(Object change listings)
Segment Open

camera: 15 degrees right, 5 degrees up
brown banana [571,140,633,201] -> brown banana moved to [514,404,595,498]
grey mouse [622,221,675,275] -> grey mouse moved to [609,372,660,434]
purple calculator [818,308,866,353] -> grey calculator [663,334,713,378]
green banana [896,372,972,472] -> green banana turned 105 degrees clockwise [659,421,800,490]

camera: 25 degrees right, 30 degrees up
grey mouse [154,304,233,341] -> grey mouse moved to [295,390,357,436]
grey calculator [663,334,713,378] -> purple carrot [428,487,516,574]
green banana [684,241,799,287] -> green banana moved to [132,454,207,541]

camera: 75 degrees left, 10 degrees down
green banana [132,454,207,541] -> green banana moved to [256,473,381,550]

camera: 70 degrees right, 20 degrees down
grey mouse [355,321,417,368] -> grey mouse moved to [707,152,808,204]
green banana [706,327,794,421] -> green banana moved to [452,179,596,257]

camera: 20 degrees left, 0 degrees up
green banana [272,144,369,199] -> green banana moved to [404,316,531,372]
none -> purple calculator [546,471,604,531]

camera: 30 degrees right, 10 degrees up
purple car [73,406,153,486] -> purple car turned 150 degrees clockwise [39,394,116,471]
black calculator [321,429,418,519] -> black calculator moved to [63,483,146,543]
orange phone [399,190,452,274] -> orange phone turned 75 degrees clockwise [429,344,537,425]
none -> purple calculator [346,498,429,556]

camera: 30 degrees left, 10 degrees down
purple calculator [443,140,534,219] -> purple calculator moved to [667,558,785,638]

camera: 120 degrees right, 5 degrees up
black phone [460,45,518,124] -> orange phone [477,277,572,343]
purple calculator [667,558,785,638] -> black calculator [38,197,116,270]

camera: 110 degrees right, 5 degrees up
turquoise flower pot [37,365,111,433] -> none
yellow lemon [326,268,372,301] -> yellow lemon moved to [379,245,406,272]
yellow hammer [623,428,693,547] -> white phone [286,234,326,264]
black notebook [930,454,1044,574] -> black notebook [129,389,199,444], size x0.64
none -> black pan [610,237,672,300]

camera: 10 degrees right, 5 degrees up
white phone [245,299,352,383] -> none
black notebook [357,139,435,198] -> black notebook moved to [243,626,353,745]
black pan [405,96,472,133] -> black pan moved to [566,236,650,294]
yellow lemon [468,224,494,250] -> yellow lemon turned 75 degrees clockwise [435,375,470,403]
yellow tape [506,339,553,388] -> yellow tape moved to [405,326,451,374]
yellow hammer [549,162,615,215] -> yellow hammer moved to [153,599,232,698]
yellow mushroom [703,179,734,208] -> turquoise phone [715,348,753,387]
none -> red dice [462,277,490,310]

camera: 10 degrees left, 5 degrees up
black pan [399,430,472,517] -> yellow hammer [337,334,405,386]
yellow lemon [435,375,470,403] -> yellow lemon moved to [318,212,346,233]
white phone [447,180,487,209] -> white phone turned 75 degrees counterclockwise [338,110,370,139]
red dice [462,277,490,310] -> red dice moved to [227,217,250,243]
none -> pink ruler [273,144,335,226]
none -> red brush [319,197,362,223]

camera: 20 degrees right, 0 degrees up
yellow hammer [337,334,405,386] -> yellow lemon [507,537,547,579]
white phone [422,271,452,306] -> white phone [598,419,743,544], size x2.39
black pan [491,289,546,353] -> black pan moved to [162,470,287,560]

Segment Closed

_What is being asked_
Stop at the line containing "purple calculator [818,308,866,353]". Please print exactly every line before it from the start of the records, plus that line itself, and nothing else.

_Exercise answer_
camera: 15 degrees right, 5 degrees up
brown banana [571,140,633,201] -> brown banana moved to [514,404,595,498]
grey mouse [622,221,675,275] -> grey mouse moved to [609,372,660,434]
purple calculator [818,308,866,353] -> grey calculator [663,334,713,378]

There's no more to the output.